- **YOUR GOAL**
Print nothing but the lines below starting at the line that holds "TFT3 pin DC: RX -> D1" and ending at the line that holds "MATRIX3 pin DIN: GP5 -> GP21", including both, each exactly as written.

- **MATERIAL FOR THE TASK**
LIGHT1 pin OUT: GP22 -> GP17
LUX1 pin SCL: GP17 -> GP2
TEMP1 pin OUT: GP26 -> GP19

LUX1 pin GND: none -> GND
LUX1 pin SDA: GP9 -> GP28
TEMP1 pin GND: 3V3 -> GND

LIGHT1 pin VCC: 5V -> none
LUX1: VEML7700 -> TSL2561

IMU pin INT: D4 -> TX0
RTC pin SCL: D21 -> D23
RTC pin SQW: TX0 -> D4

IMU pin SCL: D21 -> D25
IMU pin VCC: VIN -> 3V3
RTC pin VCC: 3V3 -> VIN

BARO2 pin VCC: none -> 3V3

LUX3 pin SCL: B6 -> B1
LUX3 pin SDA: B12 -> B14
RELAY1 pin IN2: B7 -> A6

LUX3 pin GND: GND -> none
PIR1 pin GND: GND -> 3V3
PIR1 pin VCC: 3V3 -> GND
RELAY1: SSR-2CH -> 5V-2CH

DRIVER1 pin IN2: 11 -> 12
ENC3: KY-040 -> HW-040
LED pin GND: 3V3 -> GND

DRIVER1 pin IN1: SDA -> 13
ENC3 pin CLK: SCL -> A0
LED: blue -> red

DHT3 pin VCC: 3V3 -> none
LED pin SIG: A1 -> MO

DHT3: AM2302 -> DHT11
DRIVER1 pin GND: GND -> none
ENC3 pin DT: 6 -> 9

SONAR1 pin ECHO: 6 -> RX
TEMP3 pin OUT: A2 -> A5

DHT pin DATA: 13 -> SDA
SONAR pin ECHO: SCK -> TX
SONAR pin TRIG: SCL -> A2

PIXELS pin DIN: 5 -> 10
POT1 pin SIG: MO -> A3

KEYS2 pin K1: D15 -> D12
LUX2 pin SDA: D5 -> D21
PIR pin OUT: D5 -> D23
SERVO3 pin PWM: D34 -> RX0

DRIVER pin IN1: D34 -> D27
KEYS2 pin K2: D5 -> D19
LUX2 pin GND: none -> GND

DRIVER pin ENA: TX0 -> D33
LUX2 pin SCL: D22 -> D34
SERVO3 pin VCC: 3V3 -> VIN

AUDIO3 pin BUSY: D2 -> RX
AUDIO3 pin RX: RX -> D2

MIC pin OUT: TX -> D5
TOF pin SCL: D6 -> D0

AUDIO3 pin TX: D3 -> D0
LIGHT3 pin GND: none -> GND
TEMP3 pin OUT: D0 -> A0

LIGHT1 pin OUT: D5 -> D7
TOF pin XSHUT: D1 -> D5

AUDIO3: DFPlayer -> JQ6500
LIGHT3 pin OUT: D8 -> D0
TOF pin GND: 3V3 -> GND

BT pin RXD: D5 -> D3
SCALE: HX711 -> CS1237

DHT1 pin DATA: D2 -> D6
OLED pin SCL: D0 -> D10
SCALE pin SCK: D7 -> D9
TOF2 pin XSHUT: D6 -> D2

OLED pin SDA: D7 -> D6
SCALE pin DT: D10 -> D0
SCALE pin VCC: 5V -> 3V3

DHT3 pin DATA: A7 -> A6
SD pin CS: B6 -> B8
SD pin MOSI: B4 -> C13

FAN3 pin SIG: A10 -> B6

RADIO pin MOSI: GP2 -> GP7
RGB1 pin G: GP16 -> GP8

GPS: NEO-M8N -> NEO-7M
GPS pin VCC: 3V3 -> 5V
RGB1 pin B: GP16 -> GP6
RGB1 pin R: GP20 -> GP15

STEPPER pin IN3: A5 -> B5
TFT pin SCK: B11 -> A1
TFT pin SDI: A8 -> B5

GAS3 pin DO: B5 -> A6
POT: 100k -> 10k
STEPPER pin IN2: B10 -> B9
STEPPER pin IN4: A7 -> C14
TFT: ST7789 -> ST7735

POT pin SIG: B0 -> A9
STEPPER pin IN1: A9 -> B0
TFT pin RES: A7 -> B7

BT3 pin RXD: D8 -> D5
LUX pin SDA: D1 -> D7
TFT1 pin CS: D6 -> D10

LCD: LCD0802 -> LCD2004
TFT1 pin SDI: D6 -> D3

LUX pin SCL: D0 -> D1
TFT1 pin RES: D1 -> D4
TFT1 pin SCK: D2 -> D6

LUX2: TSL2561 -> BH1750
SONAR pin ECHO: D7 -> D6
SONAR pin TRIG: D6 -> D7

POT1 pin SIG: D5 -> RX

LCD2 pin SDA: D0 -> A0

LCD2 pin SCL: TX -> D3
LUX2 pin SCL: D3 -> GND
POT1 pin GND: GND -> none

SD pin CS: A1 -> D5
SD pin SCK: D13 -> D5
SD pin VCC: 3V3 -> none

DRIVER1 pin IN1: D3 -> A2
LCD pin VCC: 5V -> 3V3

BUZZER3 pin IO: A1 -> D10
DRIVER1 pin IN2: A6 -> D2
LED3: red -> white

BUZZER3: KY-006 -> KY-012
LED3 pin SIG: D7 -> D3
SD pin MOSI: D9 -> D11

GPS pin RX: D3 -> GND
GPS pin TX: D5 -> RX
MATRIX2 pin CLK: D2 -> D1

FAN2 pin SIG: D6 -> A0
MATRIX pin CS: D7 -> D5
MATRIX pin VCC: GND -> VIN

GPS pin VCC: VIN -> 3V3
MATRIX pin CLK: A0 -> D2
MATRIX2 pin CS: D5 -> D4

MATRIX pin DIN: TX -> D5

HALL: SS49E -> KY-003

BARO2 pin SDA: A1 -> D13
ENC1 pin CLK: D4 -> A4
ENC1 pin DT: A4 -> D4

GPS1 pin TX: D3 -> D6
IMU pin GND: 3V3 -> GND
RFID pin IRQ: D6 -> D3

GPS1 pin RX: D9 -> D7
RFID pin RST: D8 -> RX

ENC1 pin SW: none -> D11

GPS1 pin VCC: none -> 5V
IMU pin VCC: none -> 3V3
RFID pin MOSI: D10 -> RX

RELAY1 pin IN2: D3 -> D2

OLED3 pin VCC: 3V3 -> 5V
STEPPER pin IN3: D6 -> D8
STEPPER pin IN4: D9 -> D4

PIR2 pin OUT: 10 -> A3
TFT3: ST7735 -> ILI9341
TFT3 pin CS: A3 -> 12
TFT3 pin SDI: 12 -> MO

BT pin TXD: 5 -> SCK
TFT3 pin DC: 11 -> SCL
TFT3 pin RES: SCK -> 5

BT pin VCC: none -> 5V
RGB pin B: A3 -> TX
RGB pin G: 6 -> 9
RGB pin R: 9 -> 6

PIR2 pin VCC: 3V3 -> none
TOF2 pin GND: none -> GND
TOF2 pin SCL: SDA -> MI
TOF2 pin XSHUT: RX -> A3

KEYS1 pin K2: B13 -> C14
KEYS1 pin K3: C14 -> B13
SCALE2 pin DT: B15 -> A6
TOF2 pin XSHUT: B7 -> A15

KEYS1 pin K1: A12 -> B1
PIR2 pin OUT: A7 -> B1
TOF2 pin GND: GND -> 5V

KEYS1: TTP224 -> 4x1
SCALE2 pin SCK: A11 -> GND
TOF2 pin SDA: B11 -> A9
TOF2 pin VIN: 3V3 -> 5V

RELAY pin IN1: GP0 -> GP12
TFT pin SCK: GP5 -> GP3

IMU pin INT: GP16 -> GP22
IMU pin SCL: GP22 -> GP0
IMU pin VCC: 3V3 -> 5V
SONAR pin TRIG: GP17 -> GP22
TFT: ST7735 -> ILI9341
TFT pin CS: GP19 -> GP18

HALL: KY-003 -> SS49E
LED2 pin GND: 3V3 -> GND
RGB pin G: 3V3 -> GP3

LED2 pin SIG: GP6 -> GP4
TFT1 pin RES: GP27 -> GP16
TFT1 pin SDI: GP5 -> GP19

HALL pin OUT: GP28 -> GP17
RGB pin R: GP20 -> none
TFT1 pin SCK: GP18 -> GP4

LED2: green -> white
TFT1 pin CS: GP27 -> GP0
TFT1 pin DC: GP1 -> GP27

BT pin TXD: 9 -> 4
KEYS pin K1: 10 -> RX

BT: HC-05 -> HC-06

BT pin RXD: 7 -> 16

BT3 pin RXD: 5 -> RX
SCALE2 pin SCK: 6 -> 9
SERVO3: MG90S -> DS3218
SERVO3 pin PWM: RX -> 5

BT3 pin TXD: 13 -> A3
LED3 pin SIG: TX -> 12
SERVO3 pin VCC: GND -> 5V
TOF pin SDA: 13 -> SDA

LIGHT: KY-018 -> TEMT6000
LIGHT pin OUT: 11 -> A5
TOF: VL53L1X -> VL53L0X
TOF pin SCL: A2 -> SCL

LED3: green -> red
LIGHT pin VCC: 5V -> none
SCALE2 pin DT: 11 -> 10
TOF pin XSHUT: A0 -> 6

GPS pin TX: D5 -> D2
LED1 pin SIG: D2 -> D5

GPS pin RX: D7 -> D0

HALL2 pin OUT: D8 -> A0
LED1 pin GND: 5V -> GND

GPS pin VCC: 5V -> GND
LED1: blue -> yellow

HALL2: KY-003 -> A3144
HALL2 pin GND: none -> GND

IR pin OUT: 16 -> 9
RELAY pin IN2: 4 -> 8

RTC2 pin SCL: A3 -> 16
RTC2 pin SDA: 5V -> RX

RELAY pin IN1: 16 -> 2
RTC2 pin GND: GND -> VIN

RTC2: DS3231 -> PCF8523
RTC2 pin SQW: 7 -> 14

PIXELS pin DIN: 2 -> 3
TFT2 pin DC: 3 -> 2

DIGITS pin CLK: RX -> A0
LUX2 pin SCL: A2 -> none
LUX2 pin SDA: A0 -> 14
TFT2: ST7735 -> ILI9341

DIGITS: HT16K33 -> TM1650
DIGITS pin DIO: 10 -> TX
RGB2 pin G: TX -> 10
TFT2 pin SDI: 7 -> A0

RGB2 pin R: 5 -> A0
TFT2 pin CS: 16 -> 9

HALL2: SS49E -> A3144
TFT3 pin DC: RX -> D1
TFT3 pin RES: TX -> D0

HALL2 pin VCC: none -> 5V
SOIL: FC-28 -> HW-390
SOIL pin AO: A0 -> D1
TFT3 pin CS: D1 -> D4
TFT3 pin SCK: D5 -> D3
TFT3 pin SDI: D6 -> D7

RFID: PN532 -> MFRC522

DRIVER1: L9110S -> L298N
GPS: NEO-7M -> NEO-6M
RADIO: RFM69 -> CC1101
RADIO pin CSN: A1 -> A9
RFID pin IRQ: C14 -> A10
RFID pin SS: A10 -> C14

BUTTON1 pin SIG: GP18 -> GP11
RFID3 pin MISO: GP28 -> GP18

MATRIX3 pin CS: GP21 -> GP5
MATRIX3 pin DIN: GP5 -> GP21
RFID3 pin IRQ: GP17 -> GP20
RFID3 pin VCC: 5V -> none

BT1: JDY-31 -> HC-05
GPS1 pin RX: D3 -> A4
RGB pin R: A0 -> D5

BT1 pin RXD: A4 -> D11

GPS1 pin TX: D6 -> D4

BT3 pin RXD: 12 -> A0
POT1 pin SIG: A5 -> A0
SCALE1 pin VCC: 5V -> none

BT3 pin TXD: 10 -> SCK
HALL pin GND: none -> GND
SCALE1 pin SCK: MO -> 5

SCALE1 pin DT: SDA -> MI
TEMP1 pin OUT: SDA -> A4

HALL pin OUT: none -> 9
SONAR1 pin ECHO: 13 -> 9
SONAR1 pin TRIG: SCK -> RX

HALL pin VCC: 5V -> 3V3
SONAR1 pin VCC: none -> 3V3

- **SOLUTION TO THIS EXERCISE**
TFT3 pin DC: RX -> D1
TFT3 pin RES: TX -> D0

HALL2 pin VCC: none -> 5V
SOIL: FC-28 -> HW-390
SOIL pin AO: A0 -> D1
TFT3 pin CS: D1 -> D4
TFT3 pin SCK: D5 -> D3
TFT3 pin SDI: D6 -> D7

RFID: PN532 -> MFRC522

DRIVER1: L9110S -> L298N
GPS: NEO-7M -> NEO-6M
RADIO: RFM69 -> CC1101
RADIO pin CSN: A1 -> A9
RFID pin IRQ: C14 -> A10
RFID pin SS: A10 -> C14

BUTTON1 pin SIG: GP18 -> GP11
RFID3 pin MISO: GP28 -> GP18

MATRIX3 pin CS: GP21 -> GP5
MATRIX3 pin DIN: GP5 -> GP21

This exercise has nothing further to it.